What is expected: What you produce should be an exact transcription of the data, minus any pictures.

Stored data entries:
▼

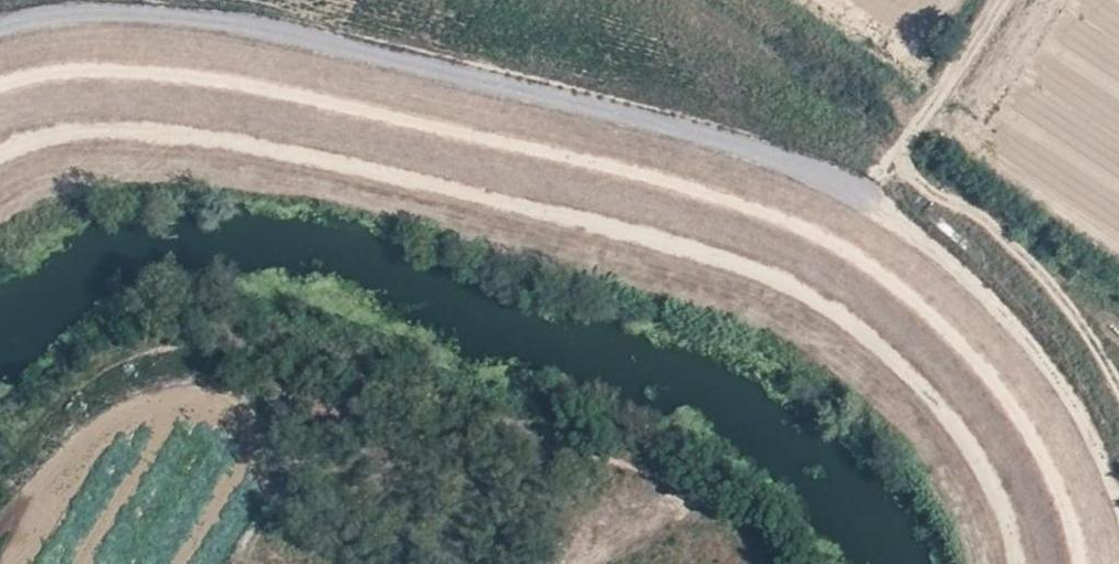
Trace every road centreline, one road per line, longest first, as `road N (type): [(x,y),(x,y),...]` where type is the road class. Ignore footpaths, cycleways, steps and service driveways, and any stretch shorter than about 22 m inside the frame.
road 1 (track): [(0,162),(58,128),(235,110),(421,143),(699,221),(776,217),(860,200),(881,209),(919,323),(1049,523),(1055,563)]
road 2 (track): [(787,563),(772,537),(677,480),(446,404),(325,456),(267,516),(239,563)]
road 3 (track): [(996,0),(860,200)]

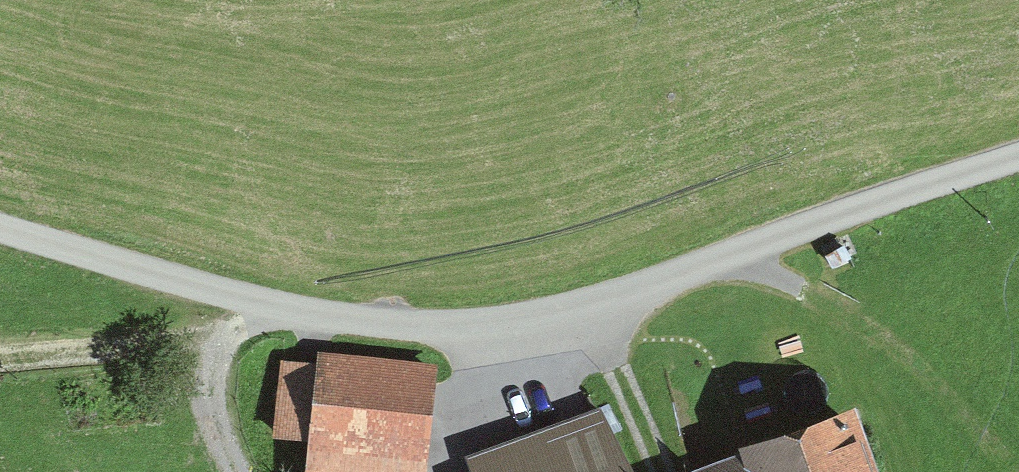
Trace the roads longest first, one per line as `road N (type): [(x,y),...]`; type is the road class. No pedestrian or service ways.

▲

Task result:
Trace every road centreline, one road per line, longest first, as `road N (type): [(x,y),(x,y),...]` where type is the road class. Ignore footpaths, cycleways, steps and service driveways, and any stretch shorter than about 22 m inside the frame.
road 1 (track): [(0,162),(58,128),(235,110),(421,143),(699,221),(776,217),(860,200),(881,209),(919,323),(1049,523),(1055,563)]
road 2 (track): [(787,563),(772,537),(677,480),(446,404),(325,456),(267,516),(239,563)]
road 3 (track): [(996,0),(860,200)]

Trace the roads longest first, one per line as `road N (type): [(x,y),...]`; type is the road class. No pedestrian or service ways.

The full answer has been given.